» Exercise data:
━━━━━━━━
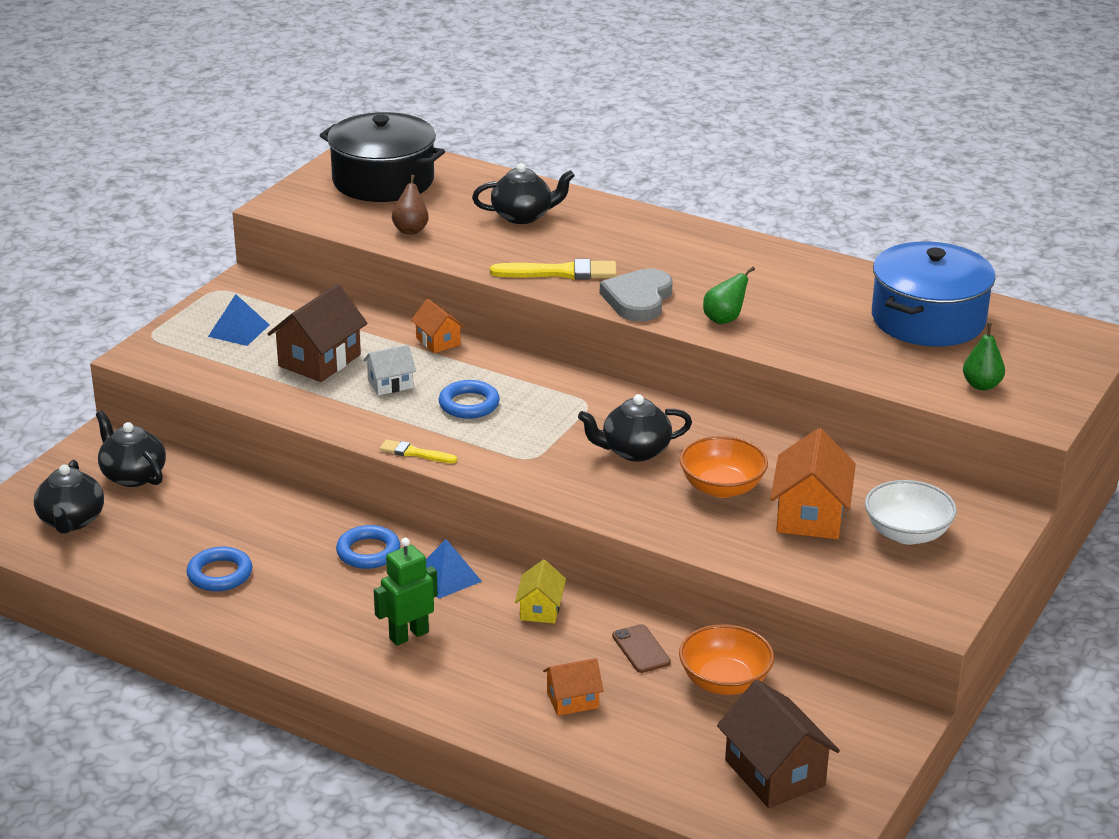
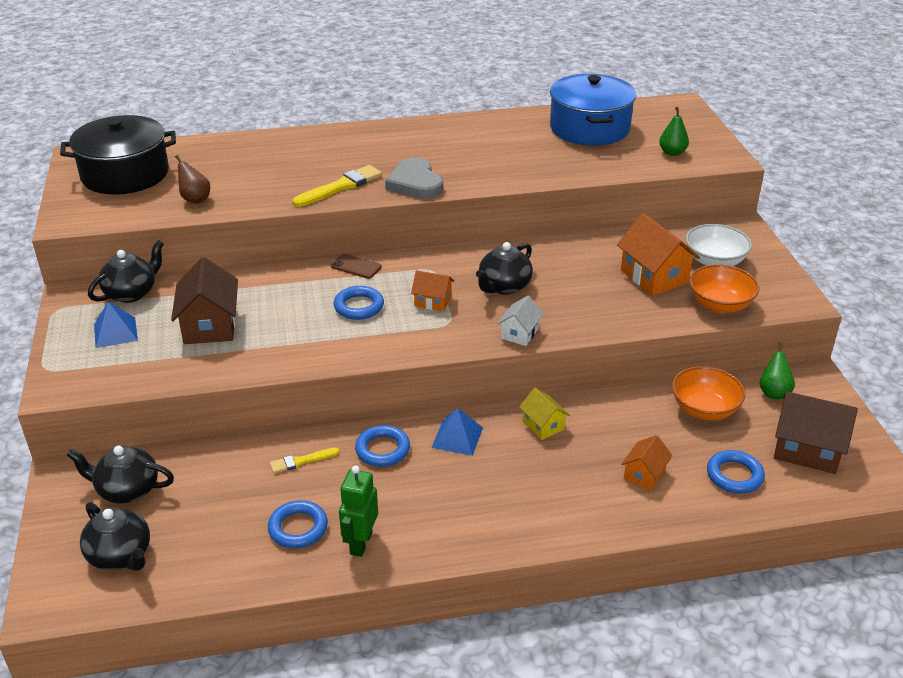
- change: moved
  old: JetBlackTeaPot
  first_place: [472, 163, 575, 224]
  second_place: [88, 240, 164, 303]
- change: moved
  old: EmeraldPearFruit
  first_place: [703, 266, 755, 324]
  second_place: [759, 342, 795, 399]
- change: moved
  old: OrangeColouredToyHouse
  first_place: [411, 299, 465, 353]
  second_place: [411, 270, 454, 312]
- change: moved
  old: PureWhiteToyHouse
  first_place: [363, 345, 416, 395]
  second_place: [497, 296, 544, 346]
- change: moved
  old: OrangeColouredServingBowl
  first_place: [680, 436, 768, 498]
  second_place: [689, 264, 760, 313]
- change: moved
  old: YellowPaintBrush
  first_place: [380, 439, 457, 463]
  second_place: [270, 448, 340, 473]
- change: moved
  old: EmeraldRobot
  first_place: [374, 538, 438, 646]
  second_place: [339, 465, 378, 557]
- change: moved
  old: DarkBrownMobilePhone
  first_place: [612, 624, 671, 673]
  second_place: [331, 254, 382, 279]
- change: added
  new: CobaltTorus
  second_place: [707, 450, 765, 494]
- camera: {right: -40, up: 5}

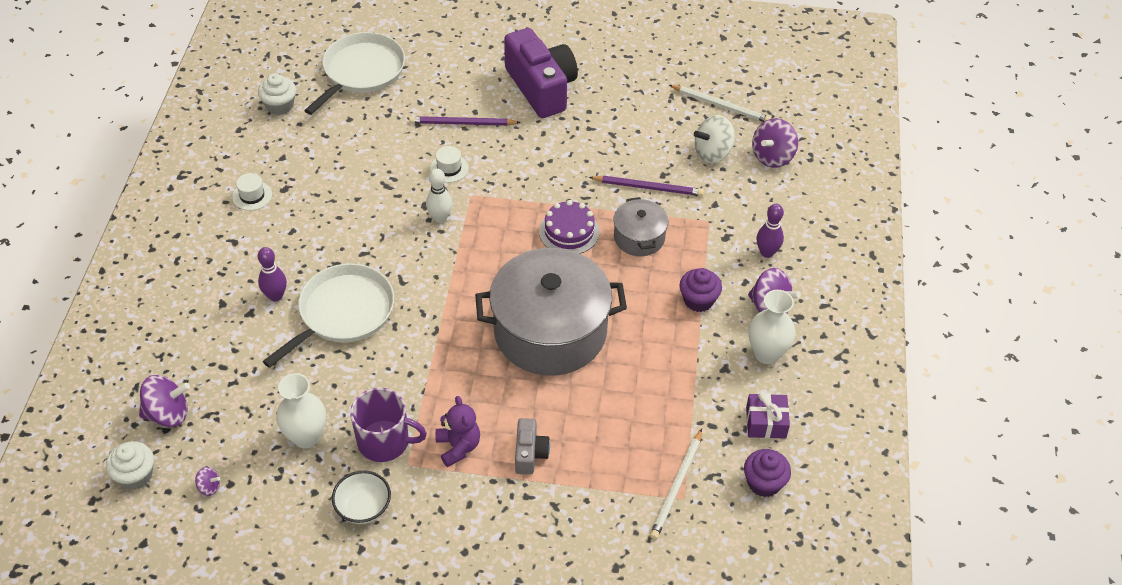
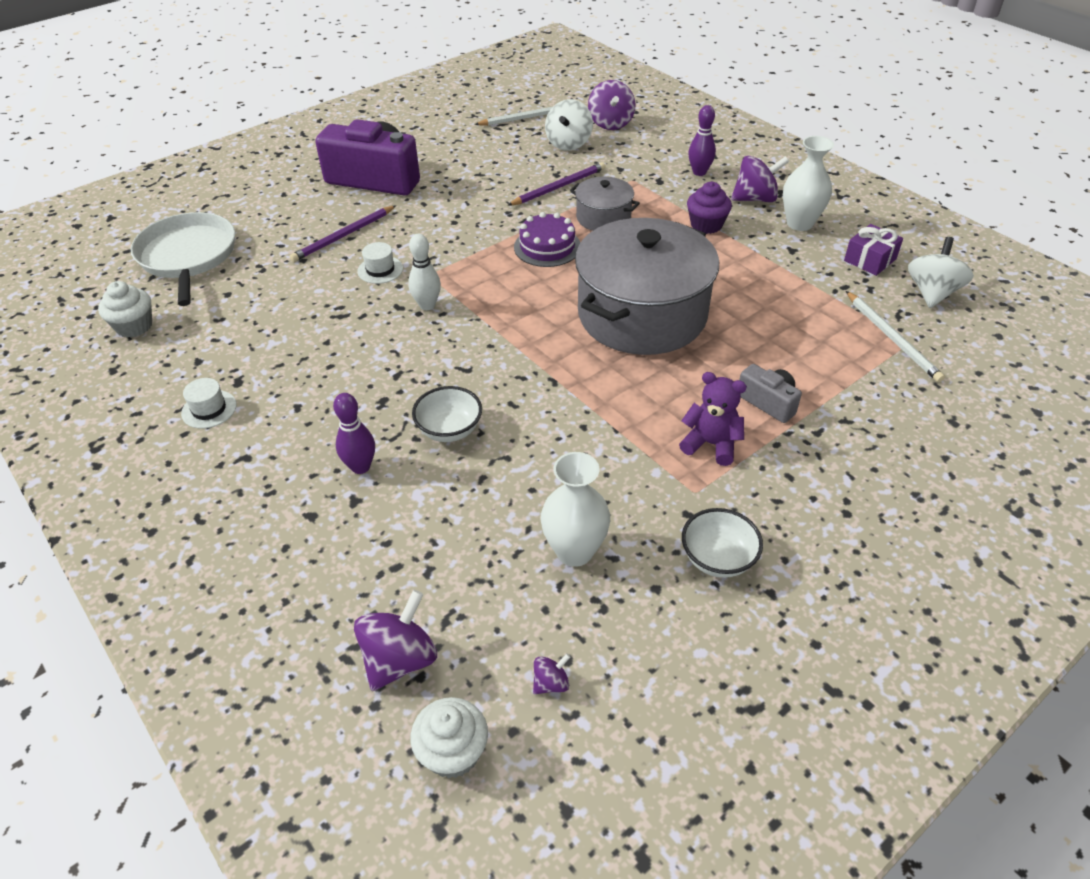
- change: replaced
  old: PureWhiteSkillet
  new: PureWhiteServingBowl
  first_place: [263, 263, 394, 368]
  second_place: [412, 386, 482, 442]
- change: removed
  old: RoyalPurpleMug
  first_place: [350, 388, 427, 462]
- change: replaced
  old: RoyalPurpleCupcake
  new: PureWhiteWhirligig
  first_place: [744, 449, 791, 497]
  second_place: [908, 237, 974, 308]
- camera: {right: -45, up: -5}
━━━━━━━━
» What the exercise asks: Begin at the line that has "second_place: [411, 270, 454, 312]" in the entries above; stop after the line that has "second_place: [707, 450, 765, 494]". Transcribe exactly those lines and no others.

» Task output:
  second_place: [411, 270, 454, 312]
- change: moved
  old: PureWhiteToyHouse
  first_place: [363, 345, 416, 395]
  second_place: [497, 296, 544, 346]
- change: moved
  old: OrangeColouredServingBowl
  first_place: [680, 436, 768, 498]
  second_place: [689, 264, 760, 313]
- change: moved
  old: YellowPaintBrush
  first_place: [380, 439, 457, 463]
  second_place: [270, 448, 340, 473]
- change: moved
  old: EmeraldRobot
  first_place: [374, 538, 438, 646]
  second_place: [339, 465, 378, 557]
- change: moved
  old: DarkBrownMobilePhone
  first_place: [612, 624, 671, 673]
  second_place: [331, 254, 382, 279]
- change: added
  new: CobaltTorus
  second_place: [707, 450, 765, 494]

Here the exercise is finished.